ACTION ITEM —
Word for word, repeat the lines of the records from the first line up to and including the line that contains "headphones (russet) <858", passing over any pictures.

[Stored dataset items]
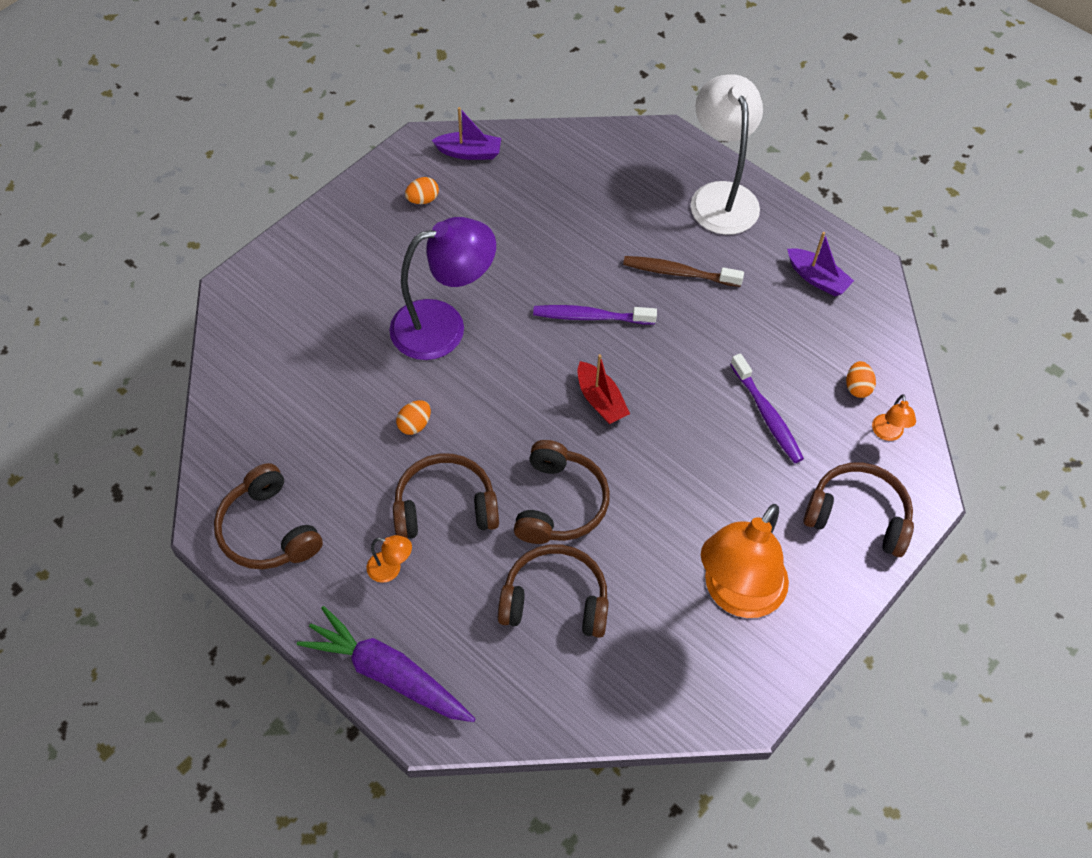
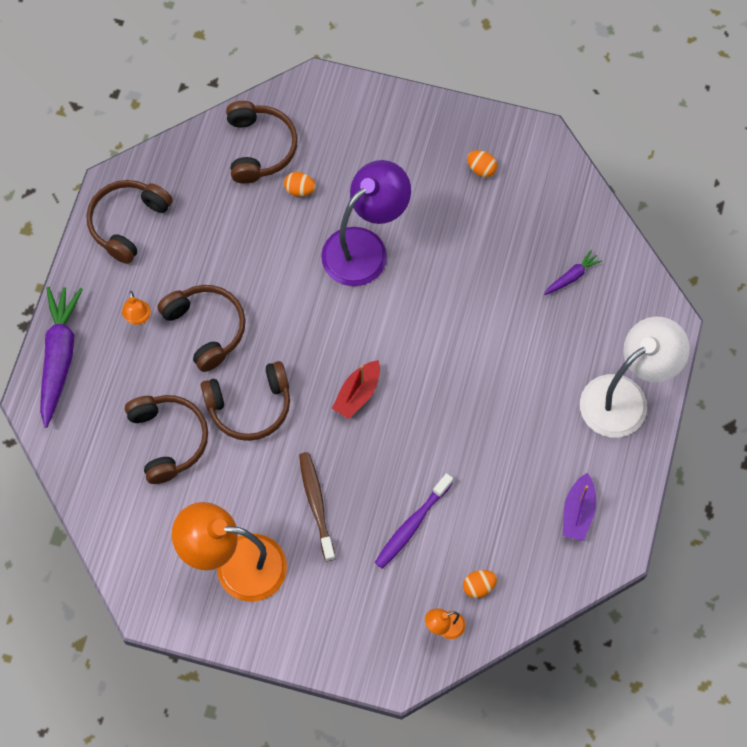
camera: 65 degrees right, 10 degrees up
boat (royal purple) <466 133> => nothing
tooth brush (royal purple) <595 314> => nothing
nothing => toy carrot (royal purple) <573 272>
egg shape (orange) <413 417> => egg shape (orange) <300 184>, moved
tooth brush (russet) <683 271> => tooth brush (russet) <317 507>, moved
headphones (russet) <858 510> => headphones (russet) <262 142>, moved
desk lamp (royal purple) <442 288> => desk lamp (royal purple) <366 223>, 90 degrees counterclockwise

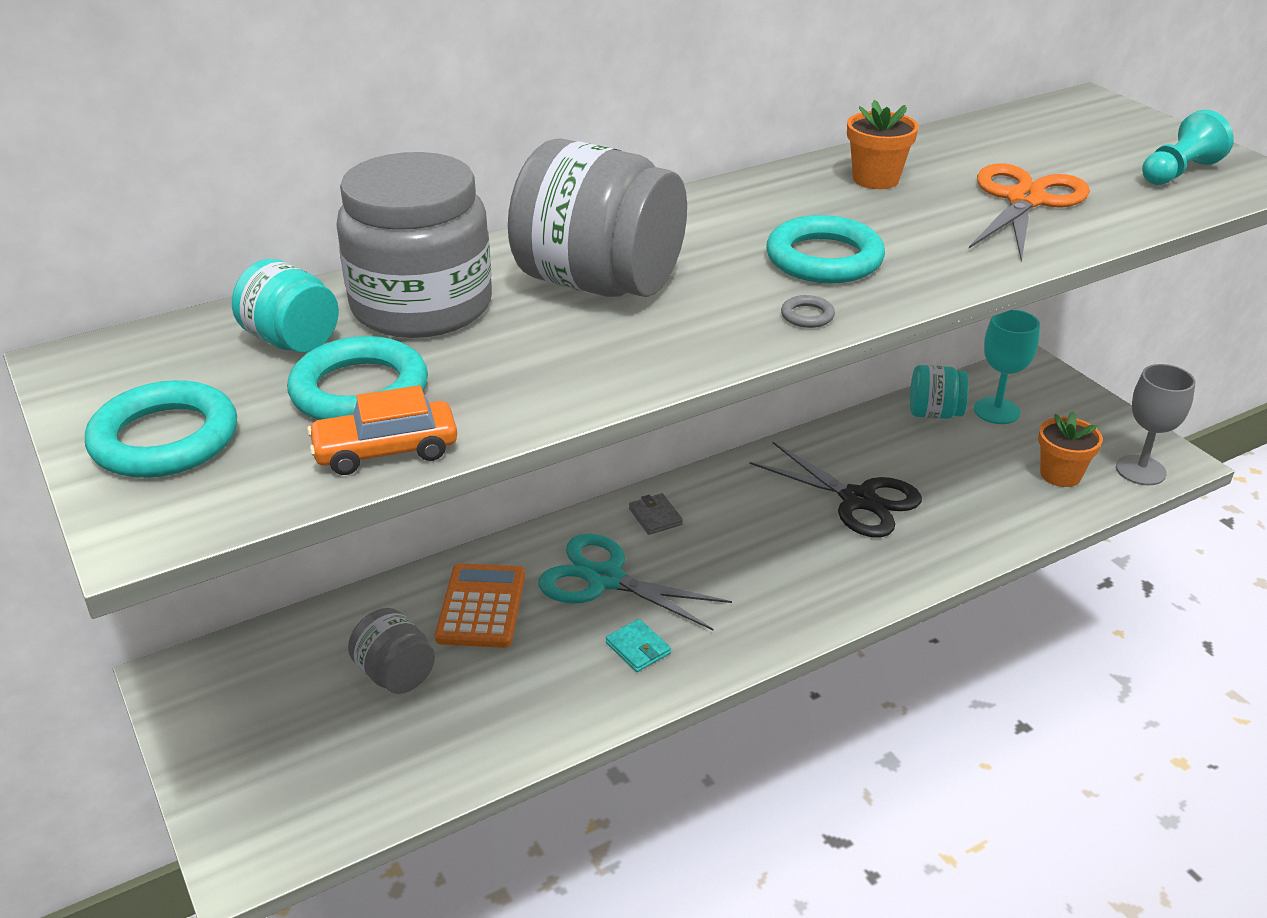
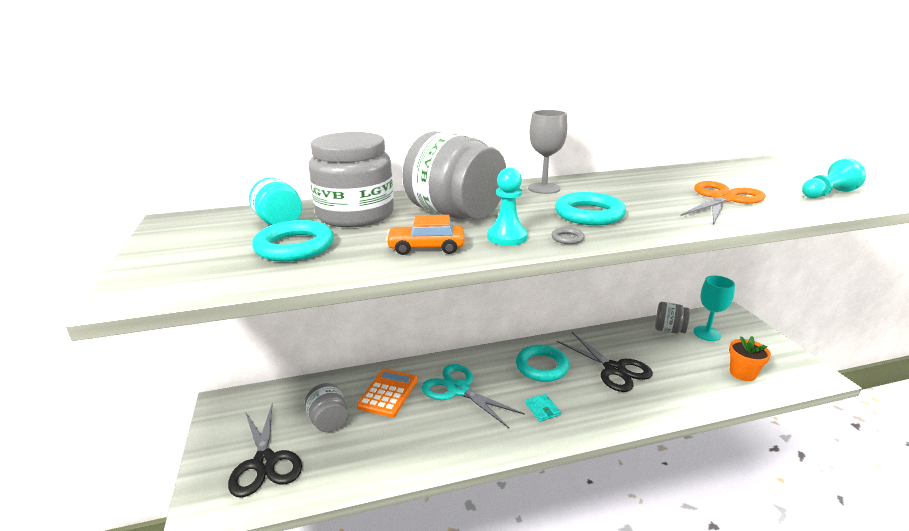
camera: 15 degrees right, 10 degrees down
card wallet (grey) <656 514> => nothing
potted plant (orange) <883 144> => nothing
nothing => pair of scissors (black) <265 450>
nothing => game pawn (turquoise) <507 207>
hoop (turquoise) <161 429> => hoop (turquoise) <542 363>, moved
toy car (orange) <382 430> => toy car (orange) <425 235>, moved
card wallet (turquoise) <638 645> => card wallet (turquoise) <543 408>, moved
goblet (grey) <1155 424> => goblet (grey) <548 152>, moved
jar (turquoise) <939 392> => jar (grey) <672 318>

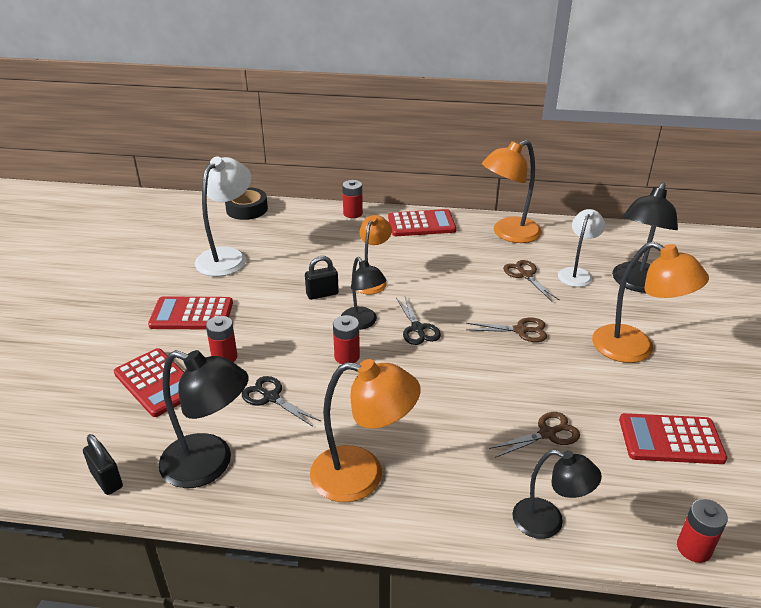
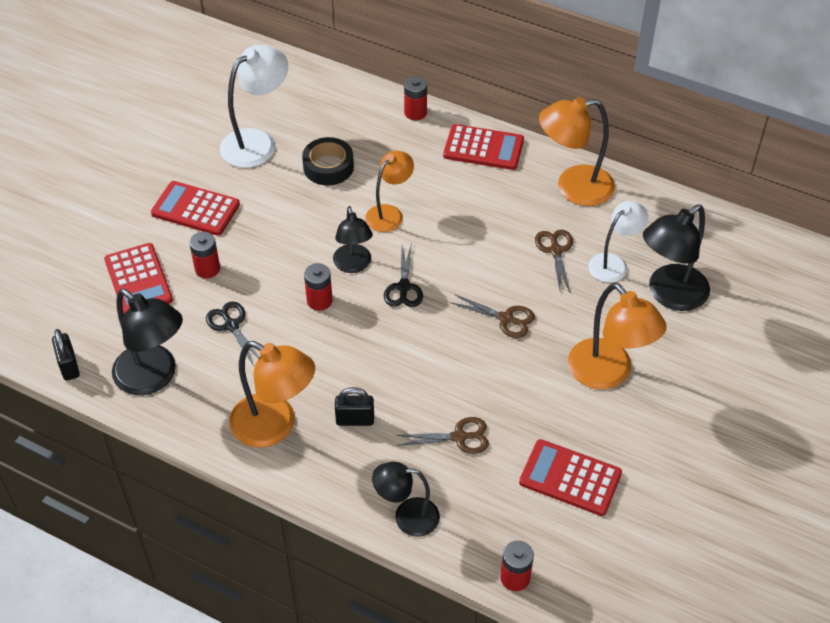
camera: 20 degrees right, 15 degrees up
roll of tape (black) <246 203> => roll of tape (black) <328 161>, moved
small lock (black) <322 278> => small lock (black) <354 406>, moved
desk lamp (black) <557 494> => desk lamp (black) <406 499>, 135 degrees clockwise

EXERCISE RESULT —
camera: 65 degrees right, 10 degrees up
boat (royal purple) <466 133> => nothing
tooth brush (royal purple) <595 314> => nothing
nothing => toy carrot (royal purple) <573 272>
egg shape (orange) <413 417> => egg shape (orange) <300 184>, moved
tooth brush (russet) <683 271> => tooth brush (russet) <317 507>, moved
headphones (russet) <858 510> => headphones (russet) <262 142>, moved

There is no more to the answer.